[Scene image comparisons]

★ ★ ★ ★

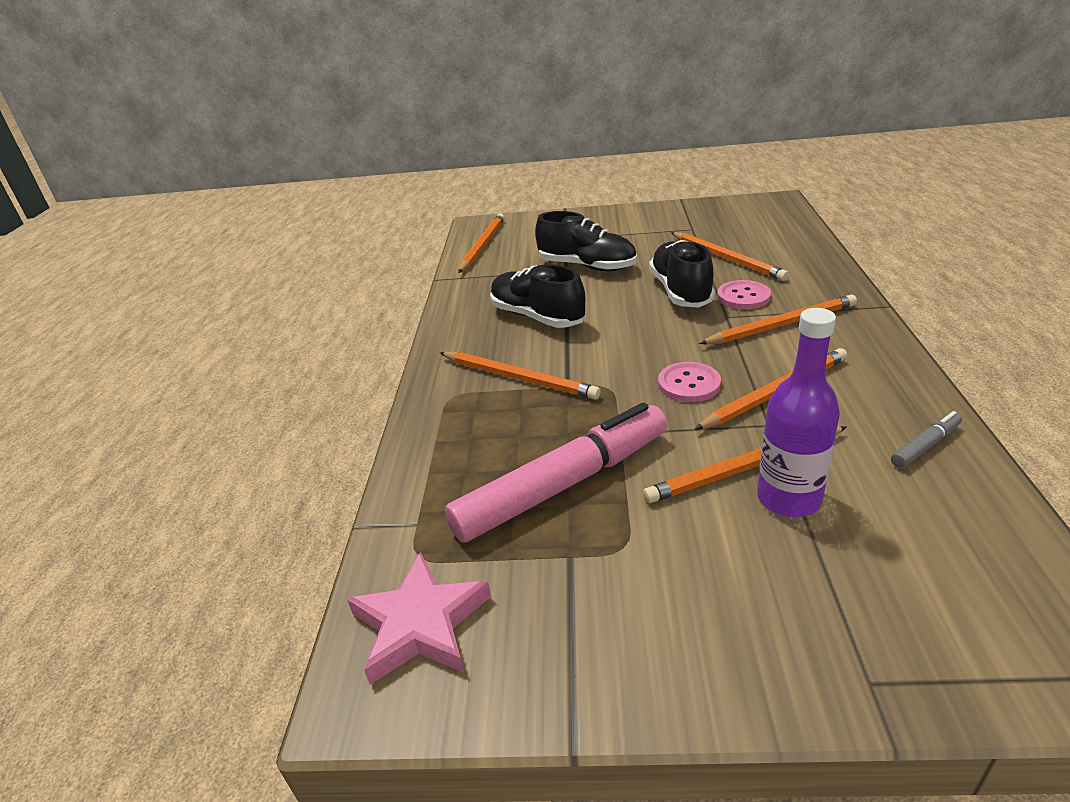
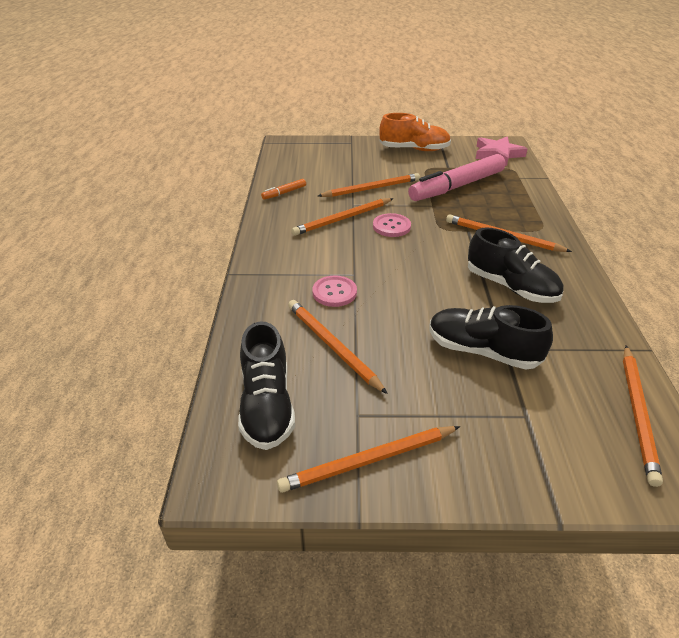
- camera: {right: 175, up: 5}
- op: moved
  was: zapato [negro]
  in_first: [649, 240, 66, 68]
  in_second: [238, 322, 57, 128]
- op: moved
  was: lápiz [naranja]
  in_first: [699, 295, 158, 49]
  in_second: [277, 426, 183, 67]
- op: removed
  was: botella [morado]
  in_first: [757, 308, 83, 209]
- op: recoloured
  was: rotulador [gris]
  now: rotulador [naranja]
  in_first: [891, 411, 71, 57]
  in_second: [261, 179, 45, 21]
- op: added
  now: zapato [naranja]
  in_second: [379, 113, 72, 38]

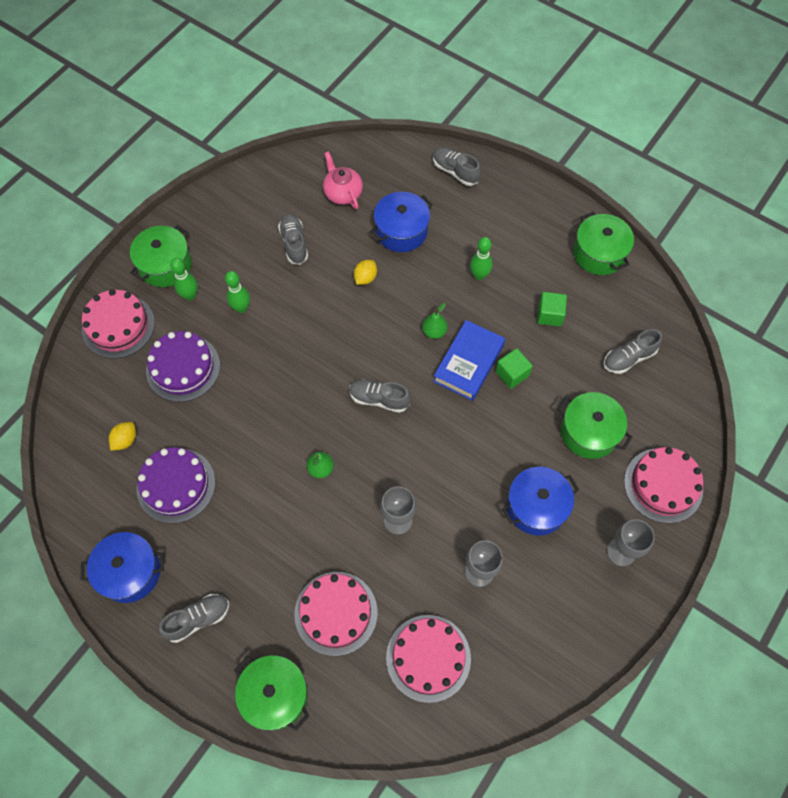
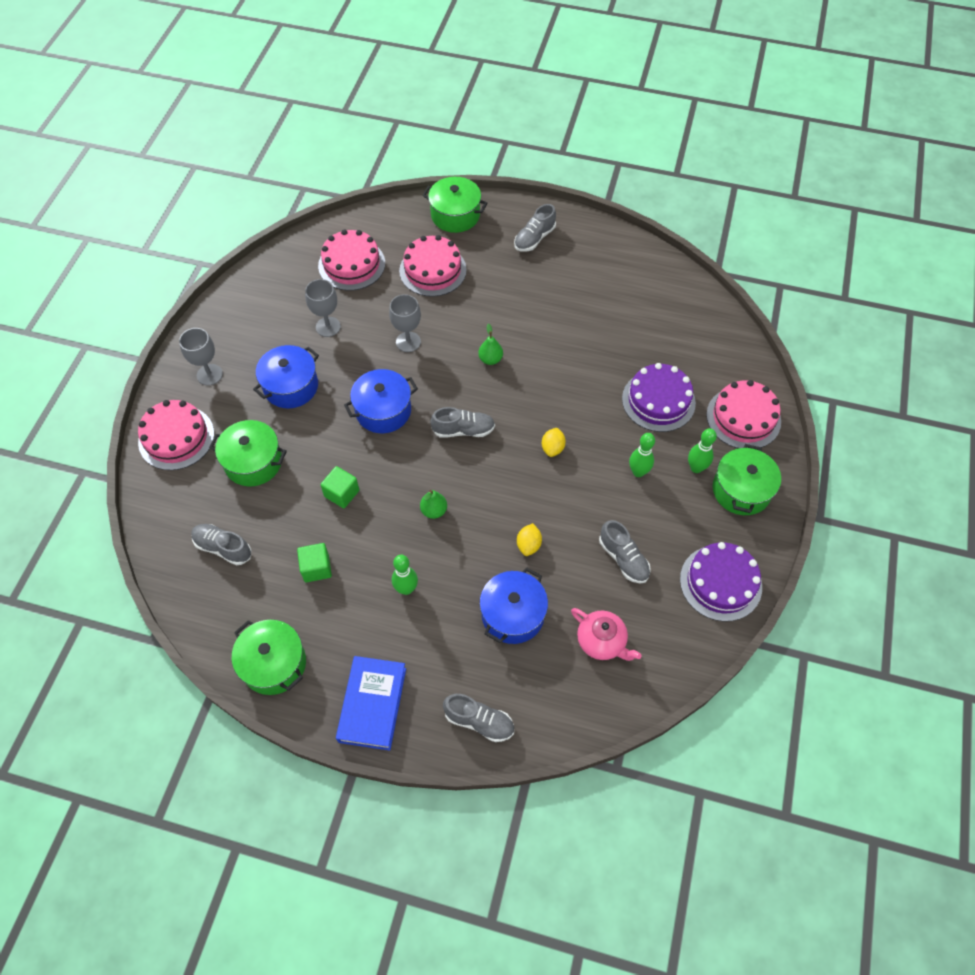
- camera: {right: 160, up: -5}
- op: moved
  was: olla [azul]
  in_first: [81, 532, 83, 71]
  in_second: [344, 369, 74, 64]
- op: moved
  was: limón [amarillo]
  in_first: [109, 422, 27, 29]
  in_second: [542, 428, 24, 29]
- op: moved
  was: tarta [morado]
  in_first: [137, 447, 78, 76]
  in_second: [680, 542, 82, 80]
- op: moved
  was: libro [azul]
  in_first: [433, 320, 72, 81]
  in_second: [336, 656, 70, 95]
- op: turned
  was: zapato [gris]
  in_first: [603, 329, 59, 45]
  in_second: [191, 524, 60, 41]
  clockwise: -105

★ ★ ★ ★

Aim of the task:
The response must repeat exactly the lines above from the one with "now: zapato [naranja]" through the one with "was: zapato [gris]", including both, and must contain no pictures and no other text.

Answer box:
  now: zapato [naranja]
  in_second: [379, 113, 72, 38]

- camera: {right: 160, up: -5}
- op: moved
  was: olla [azul]
  in_first: [81, 532, 83, 71]
  in_second: [344, 369, 74, 64]
- op: moved
  was: limón [amarillo]
  in_first: [109, 422, 27, 29]
  in_second: [542, 428, 24, 29]
- op: moved
  was: tarta [morado]
  in_first: [137, 447, 78, 76]
  in_second: [680, 542, 82, 80]
- op: moved
  was: libro [azul]
  in_first: [433, 320, 72, 81]
  in_second: [336, 656, 70, 95]
- op: turned
  was: zapato [gris]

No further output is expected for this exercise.